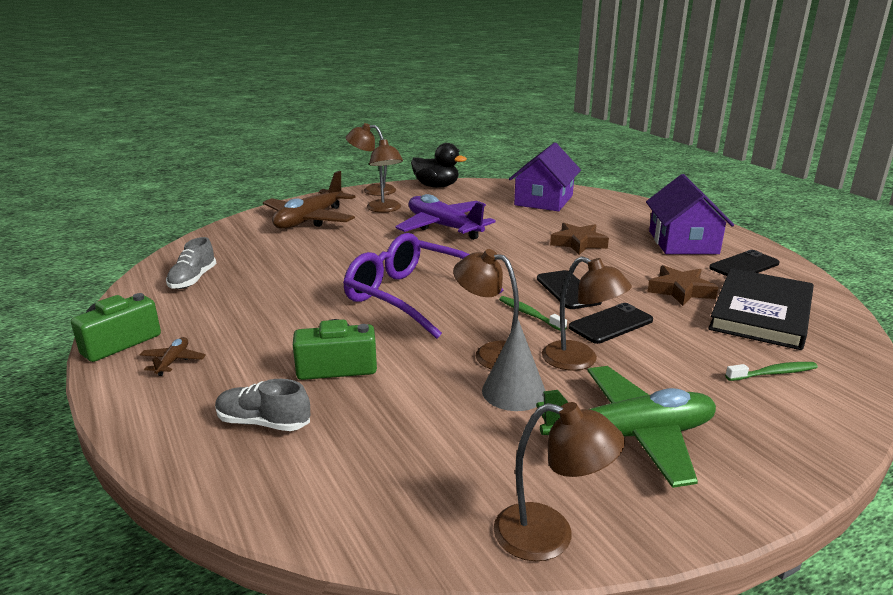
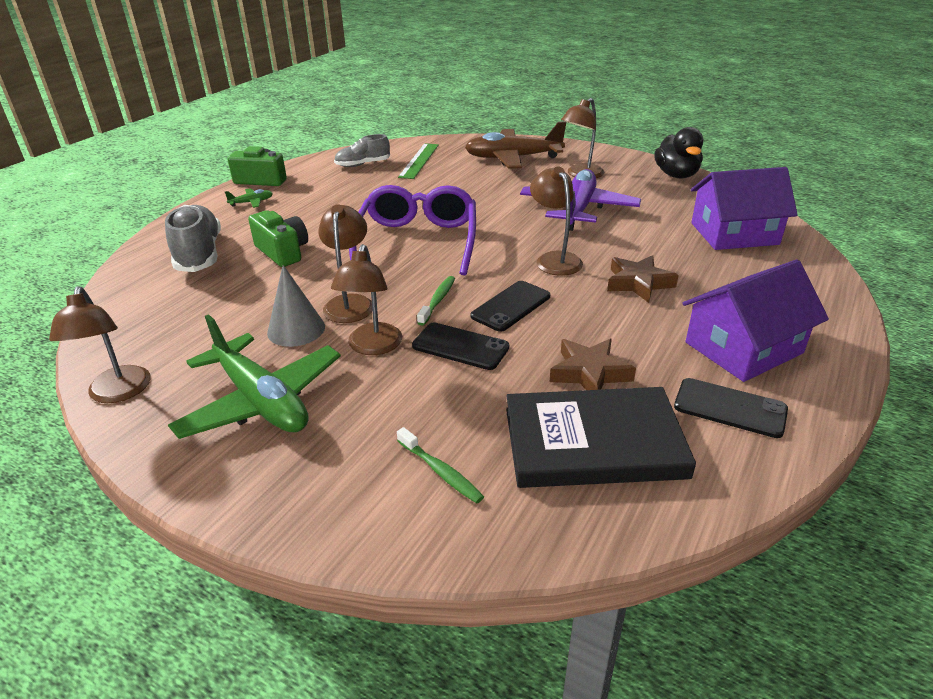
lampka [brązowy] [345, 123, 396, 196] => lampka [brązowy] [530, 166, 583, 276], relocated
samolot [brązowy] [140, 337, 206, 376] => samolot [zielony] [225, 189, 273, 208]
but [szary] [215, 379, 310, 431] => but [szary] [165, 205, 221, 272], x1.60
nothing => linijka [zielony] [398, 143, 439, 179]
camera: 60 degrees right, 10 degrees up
== == ==
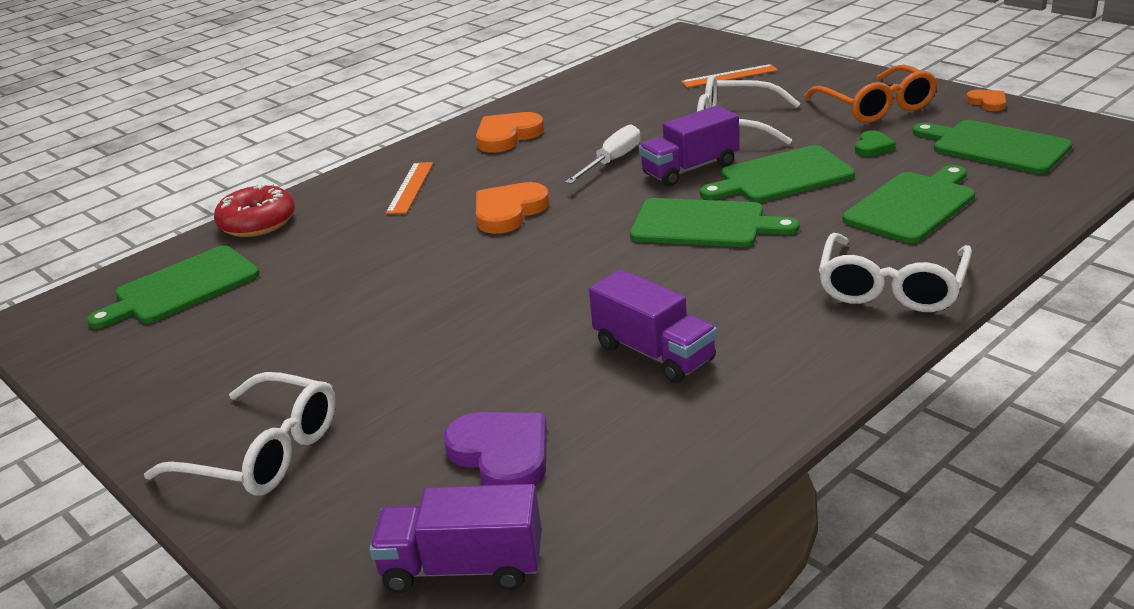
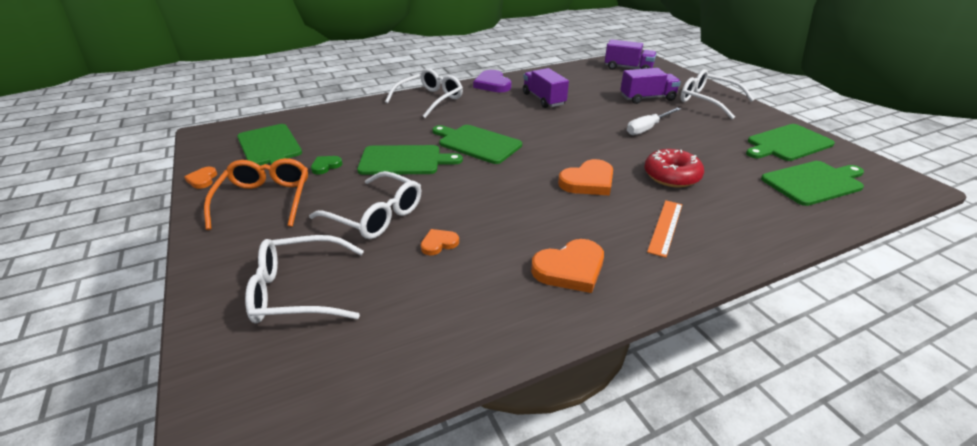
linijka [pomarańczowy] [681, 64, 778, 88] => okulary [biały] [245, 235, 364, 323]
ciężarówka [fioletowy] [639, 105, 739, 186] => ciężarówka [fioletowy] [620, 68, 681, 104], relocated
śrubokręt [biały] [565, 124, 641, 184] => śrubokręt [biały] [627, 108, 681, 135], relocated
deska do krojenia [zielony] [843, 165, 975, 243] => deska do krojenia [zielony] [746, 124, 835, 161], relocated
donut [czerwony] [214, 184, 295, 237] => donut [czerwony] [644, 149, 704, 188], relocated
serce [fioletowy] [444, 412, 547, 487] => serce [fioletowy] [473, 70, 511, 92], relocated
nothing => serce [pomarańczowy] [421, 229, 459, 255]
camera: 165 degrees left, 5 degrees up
== == ==
Problem requirements
Wherever the string "biały" appears in a line above, copy that line.

Expected answer
linijka [pomarańczowy] [681, 64, 778, 88] => okulary [biały] [245, 235, 364, 323]
śrubokręt [biały] [565, 124, 641, 184] => śrubokręt [biały] [627, 108, 681, 135], relocated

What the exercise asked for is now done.